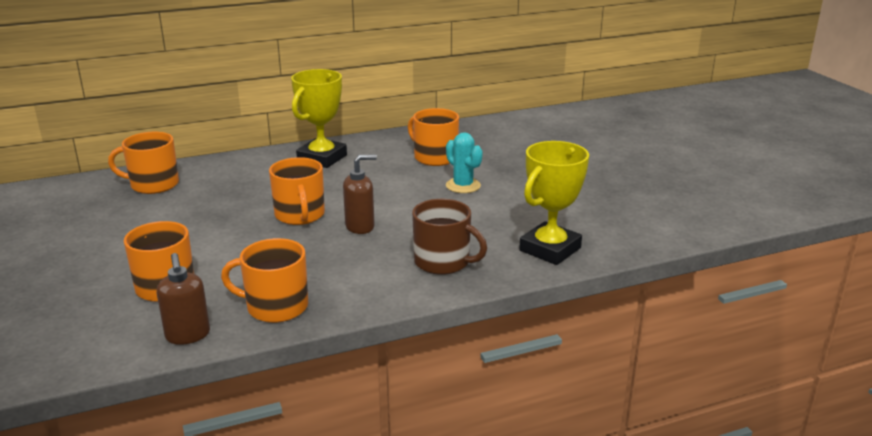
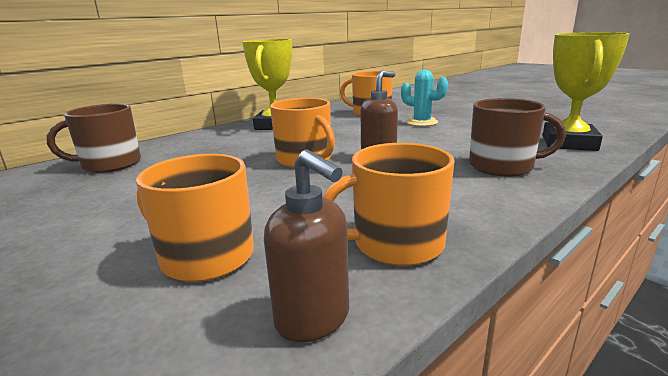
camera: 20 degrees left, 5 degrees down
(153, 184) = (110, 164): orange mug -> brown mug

---

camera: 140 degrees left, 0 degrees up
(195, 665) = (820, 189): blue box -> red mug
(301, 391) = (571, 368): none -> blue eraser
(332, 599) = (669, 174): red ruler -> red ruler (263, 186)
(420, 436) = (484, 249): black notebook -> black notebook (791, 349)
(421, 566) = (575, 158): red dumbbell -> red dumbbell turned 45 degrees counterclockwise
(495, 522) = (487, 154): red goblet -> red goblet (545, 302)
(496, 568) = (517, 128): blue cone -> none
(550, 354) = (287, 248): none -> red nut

==

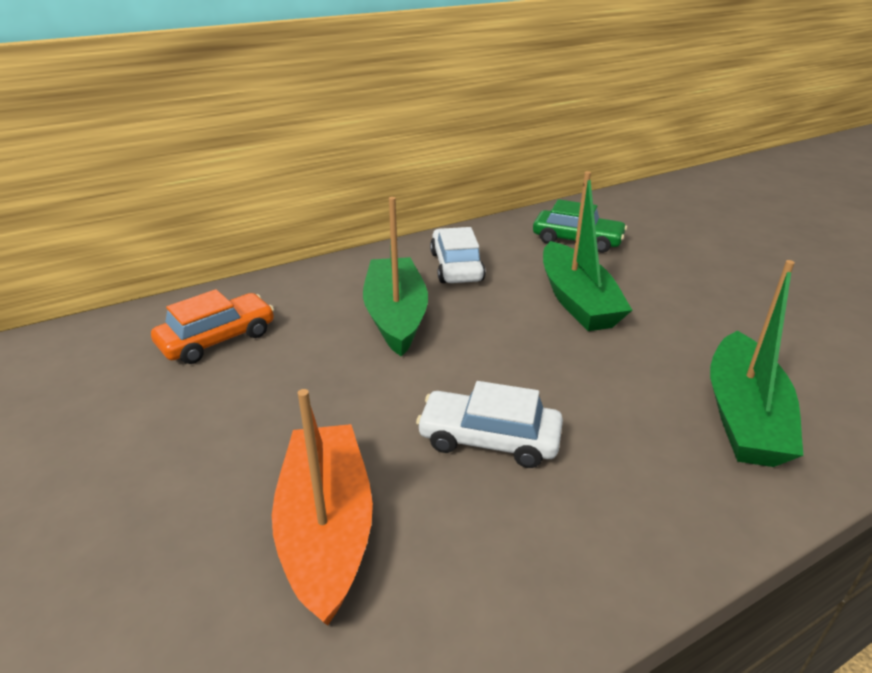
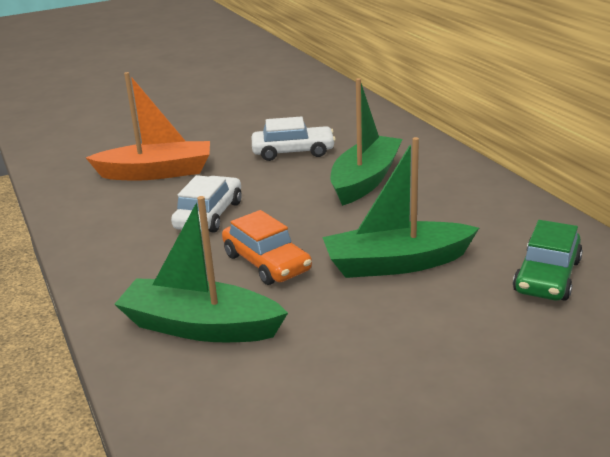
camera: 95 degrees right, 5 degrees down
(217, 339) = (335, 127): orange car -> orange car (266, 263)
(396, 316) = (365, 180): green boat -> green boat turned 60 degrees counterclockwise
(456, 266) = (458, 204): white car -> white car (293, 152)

## Task to carry out
Working from the data above, extract solely the lines from the one containing "(496, 568) = (517, 128): blue cone -> none" through the one containing "(550, 354) = (287, 248): none -> red nut", exactly as they appear, both included.

## Reply to the task
(496, 568) = (517, 128): blue cone -> none
(550, 354) = (287, 248): none -> red nut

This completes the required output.